PROBLEM – Write out the data below exactly, beginning with the first line and ending once the line that has "IC3 pin RB0: CN2/1 -> LAMP" is written.

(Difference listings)
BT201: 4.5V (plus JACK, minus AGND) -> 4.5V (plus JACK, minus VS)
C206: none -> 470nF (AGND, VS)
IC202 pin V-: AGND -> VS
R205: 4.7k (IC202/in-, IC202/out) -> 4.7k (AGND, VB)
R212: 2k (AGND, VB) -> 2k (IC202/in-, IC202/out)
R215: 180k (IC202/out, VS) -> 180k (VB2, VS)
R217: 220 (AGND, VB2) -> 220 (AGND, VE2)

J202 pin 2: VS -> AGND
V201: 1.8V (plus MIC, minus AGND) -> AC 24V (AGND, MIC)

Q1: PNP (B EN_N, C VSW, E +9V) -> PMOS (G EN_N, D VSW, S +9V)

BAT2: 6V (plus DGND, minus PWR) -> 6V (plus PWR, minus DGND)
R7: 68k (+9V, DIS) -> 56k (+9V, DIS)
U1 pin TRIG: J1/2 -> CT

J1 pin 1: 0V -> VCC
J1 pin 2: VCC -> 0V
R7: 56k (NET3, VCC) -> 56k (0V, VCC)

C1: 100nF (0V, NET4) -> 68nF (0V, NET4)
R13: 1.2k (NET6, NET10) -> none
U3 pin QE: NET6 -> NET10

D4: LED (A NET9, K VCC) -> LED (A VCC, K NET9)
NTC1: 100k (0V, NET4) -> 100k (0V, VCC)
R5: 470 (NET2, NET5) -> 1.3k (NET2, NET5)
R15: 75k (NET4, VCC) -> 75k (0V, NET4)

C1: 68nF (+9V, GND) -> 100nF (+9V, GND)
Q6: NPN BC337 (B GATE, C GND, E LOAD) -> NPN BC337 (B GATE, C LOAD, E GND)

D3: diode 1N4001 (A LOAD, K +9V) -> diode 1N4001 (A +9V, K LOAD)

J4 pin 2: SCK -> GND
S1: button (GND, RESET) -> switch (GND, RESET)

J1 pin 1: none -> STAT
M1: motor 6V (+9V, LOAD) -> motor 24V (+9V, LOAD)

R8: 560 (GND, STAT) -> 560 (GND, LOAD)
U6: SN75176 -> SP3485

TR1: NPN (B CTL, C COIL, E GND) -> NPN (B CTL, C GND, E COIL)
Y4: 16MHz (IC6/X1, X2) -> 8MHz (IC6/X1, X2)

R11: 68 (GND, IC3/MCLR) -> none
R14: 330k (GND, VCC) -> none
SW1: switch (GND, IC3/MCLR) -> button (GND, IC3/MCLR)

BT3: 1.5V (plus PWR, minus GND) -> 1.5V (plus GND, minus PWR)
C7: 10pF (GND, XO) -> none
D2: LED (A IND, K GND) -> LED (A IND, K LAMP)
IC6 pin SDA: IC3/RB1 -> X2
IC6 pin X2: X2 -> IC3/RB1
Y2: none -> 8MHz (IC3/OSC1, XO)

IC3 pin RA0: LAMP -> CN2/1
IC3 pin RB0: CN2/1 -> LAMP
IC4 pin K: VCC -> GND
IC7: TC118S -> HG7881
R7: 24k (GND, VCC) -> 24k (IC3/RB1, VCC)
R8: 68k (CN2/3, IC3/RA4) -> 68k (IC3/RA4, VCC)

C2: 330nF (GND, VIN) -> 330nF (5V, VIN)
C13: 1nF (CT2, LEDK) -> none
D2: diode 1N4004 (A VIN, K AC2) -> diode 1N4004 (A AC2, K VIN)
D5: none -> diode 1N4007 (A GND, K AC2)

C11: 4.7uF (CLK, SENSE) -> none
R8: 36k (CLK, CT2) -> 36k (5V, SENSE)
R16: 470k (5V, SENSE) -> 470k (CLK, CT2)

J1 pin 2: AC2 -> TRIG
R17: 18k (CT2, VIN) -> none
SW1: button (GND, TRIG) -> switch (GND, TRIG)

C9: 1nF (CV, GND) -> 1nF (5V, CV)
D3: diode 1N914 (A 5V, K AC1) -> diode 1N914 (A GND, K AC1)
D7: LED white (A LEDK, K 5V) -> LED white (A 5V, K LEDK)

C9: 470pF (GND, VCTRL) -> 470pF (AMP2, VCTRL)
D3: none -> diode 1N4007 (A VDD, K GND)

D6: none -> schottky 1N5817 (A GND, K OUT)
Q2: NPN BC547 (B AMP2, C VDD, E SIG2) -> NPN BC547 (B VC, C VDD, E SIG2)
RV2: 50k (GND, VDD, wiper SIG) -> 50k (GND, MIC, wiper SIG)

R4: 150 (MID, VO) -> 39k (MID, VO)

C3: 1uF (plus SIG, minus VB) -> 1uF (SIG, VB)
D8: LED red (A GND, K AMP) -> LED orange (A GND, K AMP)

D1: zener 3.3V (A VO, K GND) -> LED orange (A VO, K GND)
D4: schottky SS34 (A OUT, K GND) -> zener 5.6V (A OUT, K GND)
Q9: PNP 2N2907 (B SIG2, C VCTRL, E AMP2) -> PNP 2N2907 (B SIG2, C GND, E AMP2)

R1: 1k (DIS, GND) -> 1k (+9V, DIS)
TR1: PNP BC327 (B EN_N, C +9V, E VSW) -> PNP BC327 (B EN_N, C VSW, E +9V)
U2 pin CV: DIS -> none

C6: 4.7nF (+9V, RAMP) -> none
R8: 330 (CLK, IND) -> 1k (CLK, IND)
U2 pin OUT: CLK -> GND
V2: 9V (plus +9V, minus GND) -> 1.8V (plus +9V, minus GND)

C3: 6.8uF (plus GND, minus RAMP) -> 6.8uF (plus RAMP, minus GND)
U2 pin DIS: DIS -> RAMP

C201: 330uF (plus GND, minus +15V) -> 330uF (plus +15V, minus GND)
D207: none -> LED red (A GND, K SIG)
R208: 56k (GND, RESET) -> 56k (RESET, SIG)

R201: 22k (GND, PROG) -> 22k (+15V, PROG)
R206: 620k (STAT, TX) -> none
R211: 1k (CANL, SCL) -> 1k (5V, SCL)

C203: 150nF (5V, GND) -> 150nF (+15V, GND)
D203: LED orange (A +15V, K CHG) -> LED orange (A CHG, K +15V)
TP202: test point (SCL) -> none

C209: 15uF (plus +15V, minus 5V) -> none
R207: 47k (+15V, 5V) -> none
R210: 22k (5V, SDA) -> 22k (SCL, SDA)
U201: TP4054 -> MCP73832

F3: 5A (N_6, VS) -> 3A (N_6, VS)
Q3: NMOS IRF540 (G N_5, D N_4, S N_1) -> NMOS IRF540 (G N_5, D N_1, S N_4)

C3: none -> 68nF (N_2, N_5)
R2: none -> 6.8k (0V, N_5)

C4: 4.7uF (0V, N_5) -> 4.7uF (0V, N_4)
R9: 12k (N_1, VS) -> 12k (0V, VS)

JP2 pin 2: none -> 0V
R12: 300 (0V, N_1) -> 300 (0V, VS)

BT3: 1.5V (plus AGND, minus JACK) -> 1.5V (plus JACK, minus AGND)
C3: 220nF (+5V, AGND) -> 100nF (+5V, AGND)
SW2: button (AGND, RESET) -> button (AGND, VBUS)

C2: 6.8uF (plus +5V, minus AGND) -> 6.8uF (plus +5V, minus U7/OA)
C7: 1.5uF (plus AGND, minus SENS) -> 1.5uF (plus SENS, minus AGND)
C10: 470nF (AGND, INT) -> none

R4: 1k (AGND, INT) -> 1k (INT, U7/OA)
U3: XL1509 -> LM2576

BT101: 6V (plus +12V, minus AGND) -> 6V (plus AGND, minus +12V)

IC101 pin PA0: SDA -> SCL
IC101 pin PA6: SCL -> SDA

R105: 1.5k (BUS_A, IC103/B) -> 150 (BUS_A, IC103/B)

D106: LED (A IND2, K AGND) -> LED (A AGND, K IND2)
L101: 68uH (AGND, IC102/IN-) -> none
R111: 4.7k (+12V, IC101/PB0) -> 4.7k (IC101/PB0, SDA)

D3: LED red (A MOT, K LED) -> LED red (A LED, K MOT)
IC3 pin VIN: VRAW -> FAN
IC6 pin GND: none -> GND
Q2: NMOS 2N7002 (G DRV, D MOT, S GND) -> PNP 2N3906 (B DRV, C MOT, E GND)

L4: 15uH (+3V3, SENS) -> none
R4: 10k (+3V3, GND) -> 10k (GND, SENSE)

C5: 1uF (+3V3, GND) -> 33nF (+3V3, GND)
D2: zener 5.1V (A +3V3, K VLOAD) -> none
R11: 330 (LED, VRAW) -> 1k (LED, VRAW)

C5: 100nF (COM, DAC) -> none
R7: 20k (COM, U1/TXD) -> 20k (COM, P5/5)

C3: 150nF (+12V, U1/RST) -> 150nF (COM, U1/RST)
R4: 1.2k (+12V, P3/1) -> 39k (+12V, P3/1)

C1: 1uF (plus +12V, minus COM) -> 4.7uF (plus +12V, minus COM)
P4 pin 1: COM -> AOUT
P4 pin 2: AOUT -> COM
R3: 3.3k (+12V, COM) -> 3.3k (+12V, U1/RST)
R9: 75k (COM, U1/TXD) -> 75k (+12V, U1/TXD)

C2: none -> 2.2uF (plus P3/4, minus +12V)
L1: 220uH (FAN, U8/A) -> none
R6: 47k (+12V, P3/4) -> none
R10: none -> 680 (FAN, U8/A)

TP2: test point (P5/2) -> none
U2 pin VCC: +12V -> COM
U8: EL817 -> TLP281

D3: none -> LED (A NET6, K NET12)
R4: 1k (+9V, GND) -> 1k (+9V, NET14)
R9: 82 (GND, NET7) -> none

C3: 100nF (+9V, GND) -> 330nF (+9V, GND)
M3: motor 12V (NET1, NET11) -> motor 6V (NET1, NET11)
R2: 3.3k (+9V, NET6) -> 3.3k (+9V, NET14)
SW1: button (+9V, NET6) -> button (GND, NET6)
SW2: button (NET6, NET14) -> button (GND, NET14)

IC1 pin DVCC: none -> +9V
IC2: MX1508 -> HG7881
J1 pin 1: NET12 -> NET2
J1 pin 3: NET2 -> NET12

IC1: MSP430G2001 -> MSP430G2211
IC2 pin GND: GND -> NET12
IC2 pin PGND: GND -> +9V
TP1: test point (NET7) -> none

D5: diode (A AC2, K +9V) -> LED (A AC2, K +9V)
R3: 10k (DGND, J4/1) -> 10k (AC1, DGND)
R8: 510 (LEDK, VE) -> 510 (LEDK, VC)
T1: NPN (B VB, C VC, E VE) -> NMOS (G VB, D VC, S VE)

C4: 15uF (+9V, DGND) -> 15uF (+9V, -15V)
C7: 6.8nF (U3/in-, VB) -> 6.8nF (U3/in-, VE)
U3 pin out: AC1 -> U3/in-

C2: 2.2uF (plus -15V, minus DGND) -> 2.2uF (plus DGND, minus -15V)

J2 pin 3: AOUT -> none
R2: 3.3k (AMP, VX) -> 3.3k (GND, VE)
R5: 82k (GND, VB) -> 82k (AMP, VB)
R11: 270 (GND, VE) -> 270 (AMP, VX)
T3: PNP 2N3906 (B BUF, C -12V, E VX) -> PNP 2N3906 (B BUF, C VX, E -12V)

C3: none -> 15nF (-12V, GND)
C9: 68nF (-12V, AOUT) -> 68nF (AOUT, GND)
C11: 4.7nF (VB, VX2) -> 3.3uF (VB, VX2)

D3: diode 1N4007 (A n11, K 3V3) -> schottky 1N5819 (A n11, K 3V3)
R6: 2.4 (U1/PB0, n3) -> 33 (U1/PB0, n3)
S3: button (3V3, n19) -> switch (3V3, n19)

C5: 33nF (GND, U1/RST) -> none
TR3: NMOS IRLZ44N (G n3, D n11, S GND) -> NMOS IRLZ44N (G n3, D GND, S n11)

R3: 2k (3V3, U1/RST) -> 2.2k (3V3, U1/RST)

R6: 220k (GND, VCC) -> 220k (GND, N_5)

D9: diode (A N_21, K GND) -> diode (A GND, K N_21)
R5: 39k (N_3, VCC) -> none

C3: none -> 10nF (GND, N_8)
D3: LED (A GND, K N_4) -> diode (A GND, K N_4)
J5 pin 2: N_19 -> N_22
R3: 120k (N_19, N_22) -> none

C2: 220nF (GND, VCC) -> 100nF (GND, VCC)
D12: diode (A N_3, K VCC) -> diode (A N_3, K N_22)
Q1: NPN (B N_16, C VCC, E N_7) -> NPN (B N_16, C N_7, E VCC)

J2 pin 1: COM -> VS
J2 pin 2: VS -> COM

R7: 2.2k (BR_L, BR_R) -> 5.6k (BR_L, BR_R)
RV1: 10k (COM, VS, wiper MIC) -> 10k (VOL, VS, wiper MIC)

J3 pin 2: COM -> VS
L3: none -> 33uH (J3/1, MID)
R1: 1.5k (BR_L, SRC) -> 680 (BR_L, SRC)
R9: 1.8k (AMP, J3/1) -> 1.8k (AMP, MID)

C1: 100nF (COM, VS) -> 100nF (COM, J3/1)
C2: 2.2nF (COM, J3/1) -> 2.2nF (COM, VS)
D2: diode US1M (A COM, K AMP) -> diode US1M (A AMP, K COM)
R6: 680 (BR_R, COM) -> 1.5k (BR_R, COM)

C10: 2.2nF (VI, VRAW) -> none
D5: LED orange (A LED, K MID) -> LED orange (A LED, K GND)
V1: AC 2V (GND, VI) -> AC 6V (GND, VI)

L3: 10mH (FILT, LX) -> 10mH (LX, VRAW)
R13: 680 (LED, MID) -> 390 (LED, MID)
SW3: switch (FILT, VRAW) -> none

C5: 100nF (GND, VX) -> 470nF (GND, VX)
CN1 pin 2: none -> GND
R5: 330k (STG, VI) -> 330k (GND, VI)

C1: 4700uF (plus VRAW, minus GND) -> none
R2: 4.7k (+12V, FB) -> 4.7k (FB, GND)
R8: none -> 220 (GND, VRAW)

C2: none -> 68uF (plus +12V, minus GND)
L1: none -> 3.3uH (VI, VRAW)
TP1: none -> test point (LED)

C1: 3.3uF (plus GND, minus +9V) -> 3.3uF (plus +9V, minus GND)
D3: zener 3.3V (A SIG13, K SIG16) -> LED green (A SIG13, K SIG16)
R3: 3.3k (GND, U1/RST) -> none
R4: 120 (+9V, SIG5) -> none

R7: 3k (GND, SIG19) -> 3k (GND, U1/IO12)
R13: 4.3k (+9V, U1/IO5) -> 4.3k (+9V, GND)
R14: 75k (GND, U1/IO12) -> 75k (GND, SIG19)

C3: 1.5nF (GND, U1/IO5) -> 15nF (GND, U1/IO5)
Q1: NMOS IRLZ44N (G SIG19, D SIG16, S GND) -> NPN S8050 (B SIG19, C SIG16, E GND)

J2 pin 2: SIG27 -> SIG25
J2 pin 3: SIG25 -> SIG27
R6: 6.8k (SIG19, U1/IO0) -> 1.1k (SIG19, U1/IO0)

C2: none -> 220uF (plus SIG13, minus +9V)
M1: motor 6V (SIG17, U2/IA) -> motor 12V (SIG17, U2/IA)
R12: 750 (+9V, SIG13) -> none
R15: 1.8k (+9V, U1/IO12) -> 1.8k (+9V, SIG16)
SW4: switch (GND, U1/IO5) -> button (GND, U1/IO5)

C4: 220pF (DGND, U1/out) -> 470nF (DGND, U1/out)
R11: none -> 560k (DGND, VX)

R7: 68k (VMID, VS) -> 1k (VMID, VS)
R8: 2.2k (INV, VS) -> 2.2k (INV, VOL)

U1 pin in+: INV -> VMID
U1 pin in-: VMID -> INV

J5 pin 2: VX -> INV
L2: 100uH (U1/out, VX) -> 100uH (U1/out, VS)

SOLUTION TO THIS EXERCISE –
BT201: 4.5V (plus JACK, minus AGND) -> 4.5V (plus JACK, minus VS)
C206: none -> 470nF (AGND, VS)
IC202 pin V-: AGND -> VS
R205: 4.7k (IC202/in-, IC202/out) -> 4.7k (AGND, VB)
R212: 2k (AGND, VB) -> 2k (IC202/in-, IC202/out)
R215: 180k (IC202/out, VS) -> 180k (VB2, VS)
R217: 220 (AGND, VB2) -> 220 (AGND, VE2)

J202 pin 2: VS -> AGND
V201: 1.8V (plus MIC, minus AGND) -> AC 24V (AGND, MIC)

Q1: PNP (B EN_N, C VSW, E +9V) -> PMOS (G EN_N, D VSW, S +9V)

BAT2: 6V (plus DGND, minus PWR) -> 6V (plus PWR, minus DGND)
R7: 68k (+9V, DIS) -> 56k (+9V, DIS)
U1 pin TRIG: J1/2 -> CT

J1 pin 1: 0V -> VCC
J1 pin 2: VCC -> 0V
R7: 56k (NET3, VCC) -> 56k (0V, VCC)

C1: 100nF (0V, NET4) -> 68nF (0V, NET4)
R13: 1.2k (NET6, NET10) -> none
U3 pin QE: NET6 -> NET10

D4: LED (A NET9, K VCC) -> LED (A VCC, K NET9)
NTC1: 100k (0V, NET4) -> 100k (0V, VCC)
R5: 470 (NET2, NET5) -> 1.3k (NET2, NET5)
R15: 75k (NET4, VCC) -> 75k (0V, NET4)

C1: 68nF (+9V, GND) -> 100nF (+9V, GND)
Q6: NPN BC337 (B GATE, C GND, E LOAD) -> NPN BC337 (B GATE, C LOAD, E GND)

D3: diode 1N4001 (A LOAD, K +9V) -> diode 1N4001 (A +9V, K LOAD)

J4 pin 2: SCK -> GND
S1: button (GND, RESET) -> switch (GND, RESET)

J1 pin 1: none -> STAT
M1: motor 6V (+9V, LOAD) -> motor 24V (+9V, LOAD)

R8: 560 (GND, STAT) -> 560 (GND, LOAD)
U6: SN75176 -> SP3485

TR1: NPN (B CTL, C COIL, E GND) -> NPN (B CTL, C GND, E COIL)
Y4: 16MHz (IC6/X1, X2) -> 8MHz (IC6/X1, X2)

R11: 68 (GND, IC3/MCLR) -> none
R14: 330k (GND, VCC) -> none
SW1: switch (GND, IC3/MCLR) -> button (GND, IC3/MCLR)

BT3: 1.5V (plus PWR, minus GND) -> 1.5V (plus GND, minus PWR)
C7: 10pF (GND, XO) -> none
D2: LED (A IND, K GND) -> LED (A IND, K LAMP)
IC6 pin SDA: IC3/RB1 -> X2
IC6 pin X2: X2 -> IC3/RB1
Y2: none -> 8MHz (IC3/OSC1, XO)

IC3 pin RA0: LAMP -> CN2/1
IC3 pin RB0: CN2/1 -> LAMP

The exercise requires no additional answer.